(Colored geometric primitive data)
**********

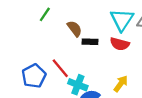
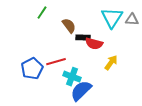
red semicircle: (120, 44) -> (94, 44), moved
red line: (60, 68) -> (56, 62), turned -66
yellow arrow: (121, 84) -> (111, 63), moved

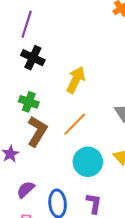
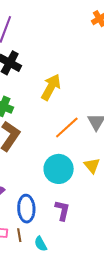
orange line: (75, 124) -> (67, 127), moved

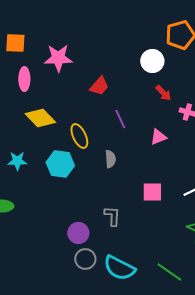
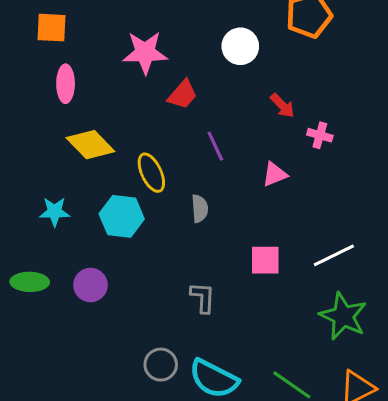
pink star: (58, 58) -> (145, 53), moved
white circle: (152, 61) -> (240, 46), moved
purple circle: (78, 233) -> (90, 285), moved

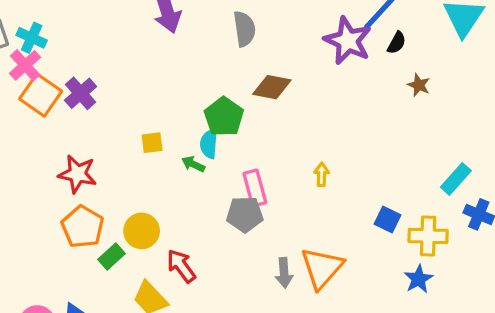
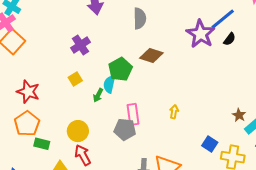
brown star: (419, 85) -> (239, 115), moved
purple cross: (81, 93) -> (80, 45), moved
yellow square: (152, 143) -> (75, 79), turned -32
green arrow: (193, 164) -> (98, 95), turned -96
yellow circle: (142, 231) -> (78, 131), moved
green rectangle: (111, 256) -> (42, 144), turned 49

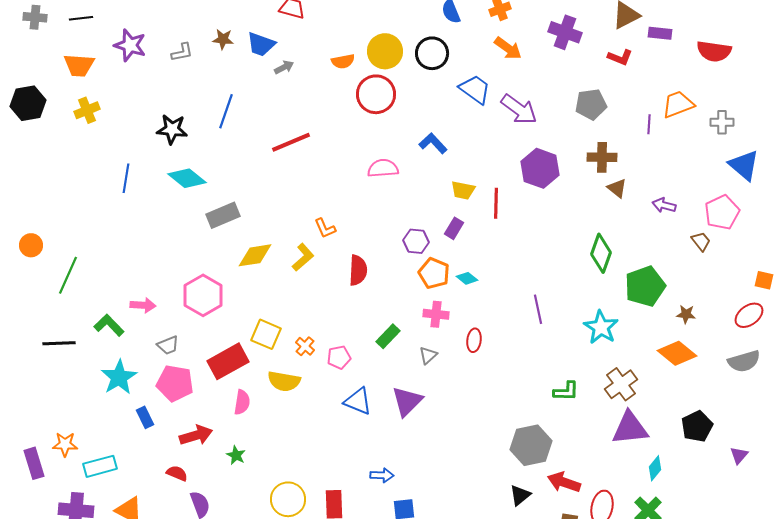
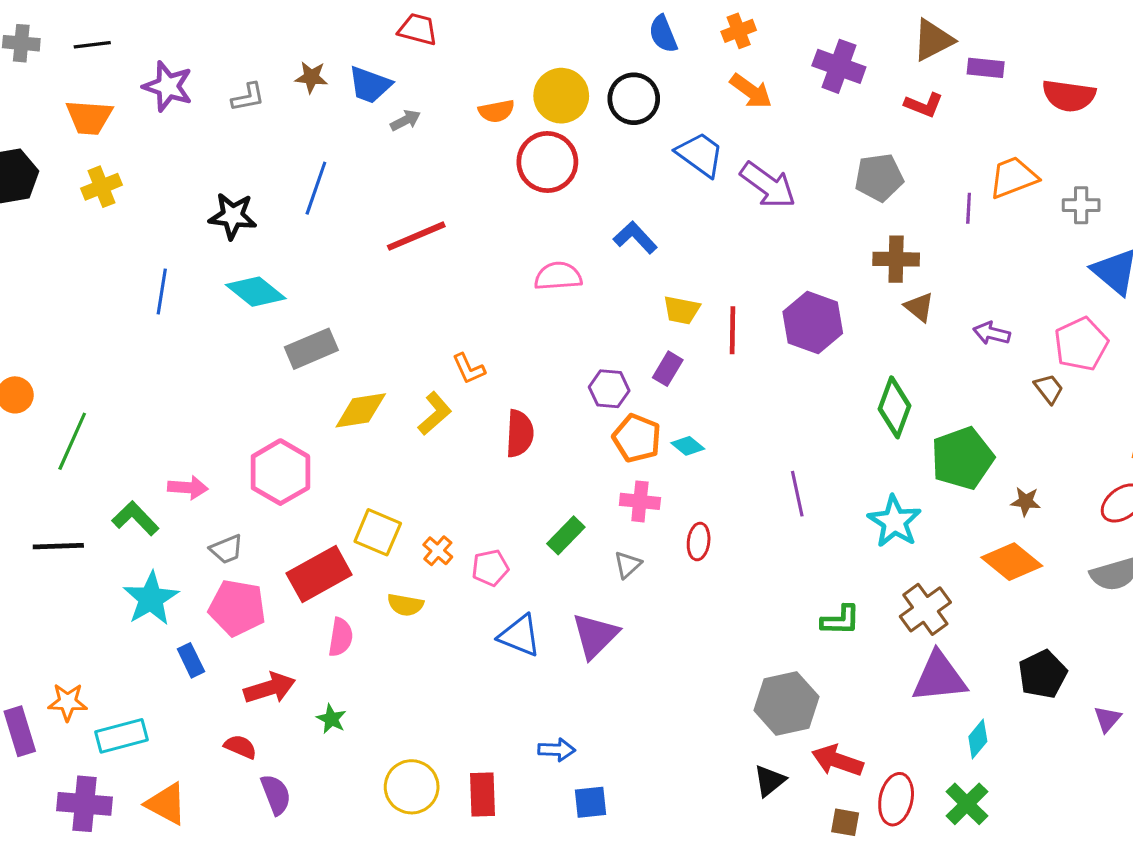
purple hexagon: (540, 168) -> (813, 322), moved
yellow semicircle: (284, 381) -> (405, 605), size x0.7

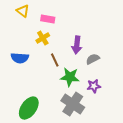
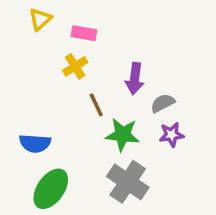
yellow triangle: (23, 11) -> (40, 19), turned 40
blue semicircle: (20, 58) -> (35, 143), moved
purple star: (94, 86) -> (171, 135), moved

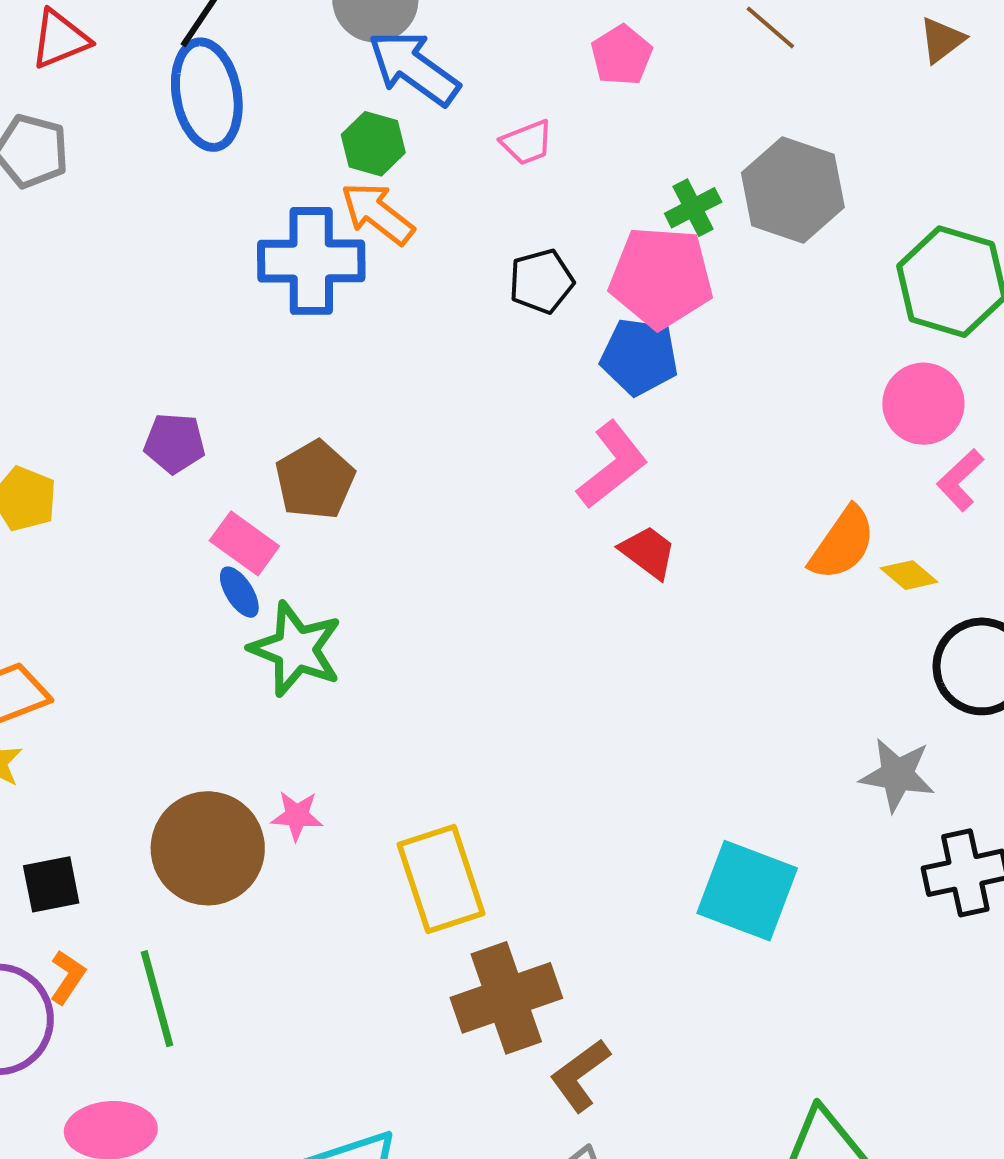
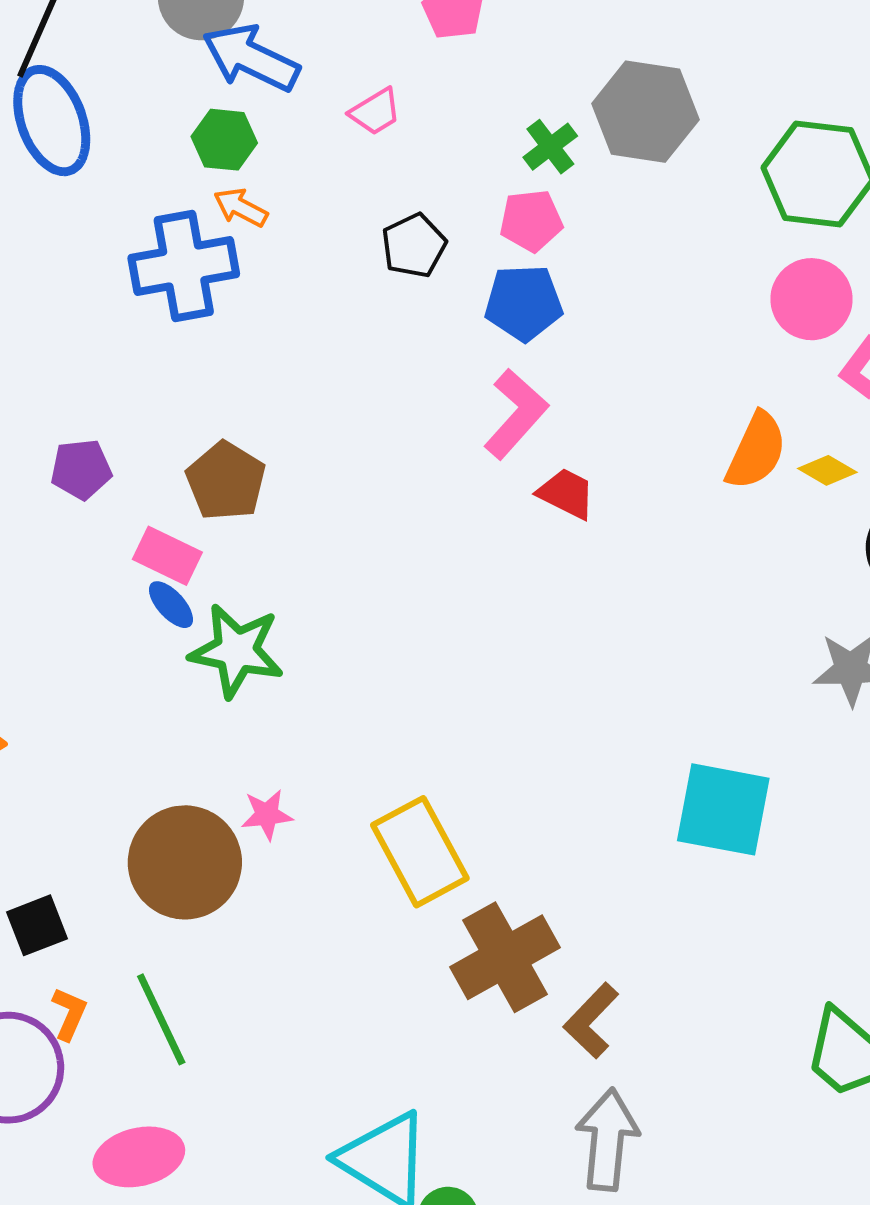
orange arrow: (377, 213) -> (241, 207), size x0.7
pink pentagon: (661, 277) -> (531, 221), size x0.6

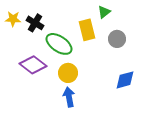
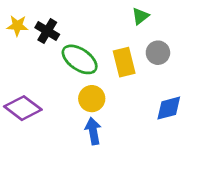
yellow rectangle: (87, 30) -> (124, 62), moved
purple diamond: (33, 65) -> (23, 108), moved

**********

**Prompt:**
From the line with "brown star: (419, 85) -> (239, 115), moved" down to the final line of the entries above, repeat each line exactly; omit the pictures.

**Exercise solution:**
brown star: (419, 85) -> (239, 115), moved
purple cross: (81, 93) -> (80, 45), moved
yellow square: (152, 143) -> (75, 79), turned -32
green arrow: (193, 164) -> (98, 95), turned -96
yellow circle: (142, 231) -> (78, 131), moved
green rectangle: (111, 256) -> (42, 144), turned 49

purple hexagon: (540, 168) -> (813, 322), moved
yellow semicircle: (284, 381) -> (405, 605), size x0.7

yellow triangle: (23, 11) -> (40, 19), turned 40
blue semicircle: (20, 58) -> (35, 143), moved
purple star: (94, 86) -> (171, 135), moved

orange arrow: (377, 213) -> (241, 207), size x0.7
pink pentagon: (661, 277) -> (531, 221), size x0.6

yellow rectangle: (87, 30) -> (124, 62), moved
purple diamond: (33, 65) -> (23, 108), moved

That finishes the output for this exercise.